TASK STATEMENT -> Copy verbatim the material from its first line to the line that holds "purple triangle at", including that line.
[Start of section]
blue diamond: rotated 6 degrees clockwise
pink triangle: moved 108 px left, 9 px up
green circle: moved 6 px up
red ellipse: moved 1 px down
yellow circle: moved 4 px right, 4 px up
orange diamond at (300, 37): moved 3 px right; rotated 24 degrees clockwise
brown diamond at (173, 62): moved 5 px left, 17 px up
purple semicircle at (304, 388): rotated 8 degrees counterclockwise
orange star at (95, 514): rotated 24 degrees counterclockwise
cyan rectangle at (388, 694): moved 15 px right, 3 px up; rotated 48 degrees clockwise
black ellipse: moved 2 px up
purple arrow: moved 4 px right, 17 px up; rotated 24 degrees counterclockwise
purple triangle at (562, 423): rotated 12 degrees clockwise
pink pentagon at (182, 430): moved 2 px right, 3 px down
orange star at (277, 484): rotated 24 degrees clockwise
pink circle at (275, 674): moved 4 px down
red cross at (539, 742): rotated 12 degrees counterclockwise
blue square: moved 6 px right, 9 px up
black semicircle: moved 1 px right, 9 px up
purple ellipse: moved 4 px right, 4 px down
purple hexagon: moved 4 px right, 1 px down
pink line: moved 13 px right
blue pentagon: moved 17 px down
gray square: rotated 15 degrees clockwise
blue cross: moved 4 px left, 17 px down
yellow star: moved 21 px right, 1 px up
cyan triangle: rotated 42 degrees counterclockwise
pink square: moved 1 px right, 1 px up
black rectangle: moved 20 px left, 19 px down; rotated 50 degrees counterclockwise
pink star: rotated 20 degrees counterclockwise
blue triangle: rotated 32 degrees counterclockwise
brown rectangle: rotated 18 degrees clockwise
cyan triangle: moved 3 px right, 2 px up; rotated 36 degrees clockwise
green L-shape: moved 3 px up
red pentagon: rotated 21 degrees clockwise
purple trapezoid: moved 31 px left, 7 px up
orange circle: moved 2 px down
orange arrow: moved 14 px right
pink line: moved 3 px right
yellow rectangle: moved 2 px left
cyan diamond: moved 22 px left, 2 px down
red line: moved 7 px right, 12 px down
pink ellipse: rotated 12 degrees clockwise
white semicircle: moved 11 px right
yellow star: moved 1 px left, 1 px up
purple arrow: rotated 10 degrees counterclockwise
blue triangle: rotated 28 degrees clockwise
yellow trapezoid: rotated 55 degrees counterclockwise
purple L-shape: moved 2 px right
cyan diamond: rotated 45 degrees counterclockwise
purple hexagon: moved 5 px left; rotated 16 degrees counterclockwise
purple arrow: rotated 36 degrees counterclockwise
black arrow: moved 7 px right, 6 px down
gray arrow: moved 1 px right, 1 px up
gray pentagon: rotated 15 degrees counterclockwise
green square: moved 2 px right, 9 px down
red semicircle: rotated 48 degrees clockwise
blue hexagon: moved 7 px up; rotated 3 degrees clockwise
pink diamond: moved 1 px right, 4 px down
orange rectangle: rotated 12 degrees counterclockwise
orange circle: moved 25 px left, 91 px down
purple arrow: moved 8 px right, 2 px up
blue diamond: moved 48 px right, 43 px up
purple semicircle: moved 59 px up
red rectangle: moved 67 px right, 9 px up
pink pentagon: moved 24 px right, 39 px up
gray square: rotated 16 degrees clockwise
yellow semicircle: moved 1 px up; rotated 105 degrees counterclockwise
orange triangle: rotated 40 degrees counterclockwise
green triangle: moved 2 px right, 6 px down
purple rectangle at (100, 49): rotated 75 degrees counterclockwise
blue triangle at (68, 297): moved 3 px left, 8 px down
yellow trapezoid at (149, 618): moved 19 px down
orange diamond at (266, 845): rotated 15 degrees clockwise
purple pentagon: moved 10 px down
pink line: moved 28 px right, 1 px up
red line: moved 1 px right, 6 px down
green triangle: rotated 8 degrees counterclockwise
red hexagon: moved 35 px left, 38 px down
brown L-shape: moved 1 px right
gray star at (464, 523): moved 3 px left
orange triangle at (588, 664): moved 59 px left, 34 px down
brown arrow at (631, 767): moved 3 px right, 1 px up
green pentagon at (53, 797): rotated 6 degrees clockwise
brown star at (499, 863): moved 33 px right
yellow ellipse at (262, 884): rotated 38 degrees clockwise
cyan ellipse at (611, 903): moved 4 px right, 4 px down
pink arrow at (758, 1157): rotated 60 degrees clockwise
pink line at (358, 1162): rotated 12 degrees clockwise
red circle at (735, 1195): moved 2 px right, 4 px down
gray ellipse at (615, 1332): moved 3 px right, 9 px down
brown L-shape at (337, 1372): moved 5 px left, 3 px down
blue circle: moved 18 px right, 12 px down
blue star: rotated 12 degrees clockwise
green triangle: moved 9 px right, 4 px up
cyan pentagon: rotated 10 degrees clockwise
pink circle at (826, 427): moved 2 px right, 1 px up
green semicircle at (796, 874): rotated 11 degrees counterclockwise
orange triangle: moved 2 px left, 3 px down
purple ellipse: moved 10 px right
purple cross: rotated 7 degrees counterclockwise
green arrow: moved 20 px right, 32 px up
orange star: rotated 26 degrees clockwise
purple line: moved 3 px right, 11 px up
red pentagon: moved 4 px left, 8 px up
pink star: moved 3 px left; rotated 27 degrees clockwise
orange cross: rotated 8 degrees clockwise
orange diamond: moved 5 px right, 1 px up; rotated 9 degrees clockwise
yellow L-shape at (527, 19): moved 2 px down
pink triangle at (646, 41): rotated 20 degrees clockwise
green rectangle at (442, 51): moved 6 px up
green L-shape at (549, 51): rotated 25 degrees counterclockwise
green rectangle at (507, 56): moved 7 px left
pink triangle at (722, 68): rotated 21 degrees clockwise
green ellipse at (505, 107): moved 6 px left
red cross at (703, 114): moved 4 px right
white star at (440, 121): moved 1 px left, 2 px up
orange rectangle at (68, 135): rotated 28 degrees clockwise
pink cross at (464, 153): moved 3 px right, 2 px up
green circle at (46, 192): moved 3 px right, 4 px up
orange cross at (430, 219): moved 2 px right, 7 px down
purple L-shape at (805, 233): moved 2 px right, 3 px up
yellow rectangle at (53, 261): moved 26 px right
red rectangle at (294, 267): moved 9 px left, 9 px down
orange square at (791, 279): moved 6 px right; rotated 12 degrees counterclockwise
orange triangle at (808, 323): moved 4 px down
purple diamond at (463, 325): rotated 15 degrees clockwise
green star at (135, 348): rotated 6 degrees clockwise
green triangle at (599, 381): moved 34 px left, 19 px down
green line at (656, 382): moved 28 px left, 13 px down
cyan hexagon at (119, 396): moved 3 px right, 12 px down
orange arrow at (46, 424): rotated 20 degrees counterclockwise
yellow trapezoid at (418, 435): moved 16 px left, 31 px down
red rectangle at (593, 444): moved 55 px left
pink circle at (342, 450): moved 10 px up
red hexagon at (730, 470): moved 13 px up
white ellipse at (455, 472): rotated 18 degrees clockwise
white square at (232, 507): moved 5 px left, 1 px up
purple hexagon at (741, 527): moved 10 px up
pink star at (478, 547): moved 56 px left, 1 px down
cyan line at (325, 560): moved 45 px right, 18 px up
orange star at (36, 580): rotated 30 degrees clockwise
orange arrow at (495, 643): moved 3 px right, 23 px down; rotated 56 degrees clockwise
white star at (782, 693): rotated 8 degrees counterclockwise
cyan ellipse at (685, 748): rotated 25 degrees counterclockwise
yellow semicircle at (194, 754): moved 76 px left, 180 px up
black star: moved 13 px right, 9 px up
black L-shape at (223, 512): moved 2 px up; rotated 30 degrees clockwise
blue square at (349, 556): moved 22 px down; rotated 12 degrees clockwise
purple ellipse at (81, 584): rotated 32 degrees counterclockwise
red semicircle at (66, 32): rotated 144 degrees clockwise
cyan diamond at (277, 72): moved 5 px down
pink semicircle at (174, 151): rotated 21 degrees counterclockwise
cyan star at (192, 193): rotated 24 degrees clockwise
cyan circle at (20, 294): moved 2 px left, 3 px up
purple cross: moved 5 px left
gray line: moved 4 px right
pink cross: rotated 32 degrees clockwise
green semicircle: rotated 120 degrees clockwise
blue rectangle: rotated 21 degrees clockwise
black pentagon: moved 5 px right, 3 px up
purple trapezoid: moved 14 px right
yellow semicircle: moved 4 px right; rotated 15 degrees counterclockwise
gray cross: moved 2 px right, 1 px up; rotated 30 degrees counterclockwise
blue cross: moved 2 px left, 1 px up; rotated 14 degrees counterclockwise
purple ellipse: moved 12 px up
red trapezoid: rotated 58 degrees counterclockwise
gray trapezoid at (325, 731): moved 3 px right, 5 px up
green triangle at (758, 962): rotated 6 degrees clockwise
[End of section]
SOLUTION TO THIS EXERCISE ->
blue diamond: rotated 6 degrees clockwise
pink triangle: moved 108 px left, 9 px up
green circle: moved 6 px up
red ellipse: moved 1 px down
yellow circle: moved 4 px right, 4 px up
orange diamond at (300, 37): moved 3 px right; rotated 24 degrees clockwise
brown diamond at (173, 62): moved 5 px left, 17 px up
purple semicircle at (304, 388): rotated 8 degrees counterclockwise
orange star at (95, 514): rotated 24 degrees counterclockwise
cyan rectangle at (388, 694): moved 15 px right, 3 px up; rotated 48 degrees clockwise
black ellipse: moved 2 px up
purple arrow: moved 4 px right, 17 px up; rotated 24 degrees counterclockwise
purple triangle at (562, 423): rotated 12 degrees clockwise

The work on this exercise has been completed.